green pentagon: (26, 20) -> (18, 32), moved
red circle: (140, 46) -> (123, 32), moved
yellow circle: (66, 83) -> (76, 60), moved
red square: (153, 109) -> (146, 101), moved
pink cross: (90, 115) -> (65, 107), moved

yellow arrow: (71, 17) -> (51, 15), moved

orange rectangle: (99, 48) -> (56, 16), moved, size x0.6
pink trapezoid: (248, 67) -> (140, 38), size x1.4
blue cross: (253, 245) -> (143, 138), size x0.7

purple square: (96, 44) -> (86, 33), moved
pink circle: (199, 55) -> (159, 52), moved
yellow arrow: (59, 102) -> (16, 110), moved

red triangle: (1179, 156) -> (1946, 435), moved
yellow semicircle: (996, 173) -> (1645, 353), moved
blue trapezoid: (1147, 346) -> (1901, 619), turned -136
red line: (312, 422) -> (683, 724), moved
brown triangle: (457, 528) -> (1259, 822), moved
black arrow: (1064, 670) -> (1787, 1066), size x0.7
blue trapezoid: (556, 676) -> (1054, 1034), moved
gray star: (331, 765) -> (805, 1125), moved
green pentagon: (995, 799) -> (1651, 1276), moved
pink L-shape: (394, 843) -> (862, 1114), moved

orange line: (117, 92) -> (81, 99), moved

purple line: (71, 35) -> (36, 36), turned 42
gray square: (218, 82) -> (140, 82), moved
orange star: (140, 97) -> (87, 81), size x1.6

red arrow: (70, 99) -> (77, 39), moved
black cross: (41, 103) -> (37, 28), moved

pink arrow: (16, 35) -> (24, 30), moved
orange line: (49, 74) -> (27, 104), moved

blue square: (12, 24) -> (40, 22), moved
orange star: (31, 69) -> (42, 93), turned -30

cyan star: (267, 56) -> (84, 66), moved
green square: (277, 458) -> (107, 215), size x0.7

Aim of the exercise:
List every line above that holds the word "triangle".

Response to the task:
red triangle: (1179, 156) -> (1946, 435), moved
brown triangle: (457, 528) -> (1259, 822), moved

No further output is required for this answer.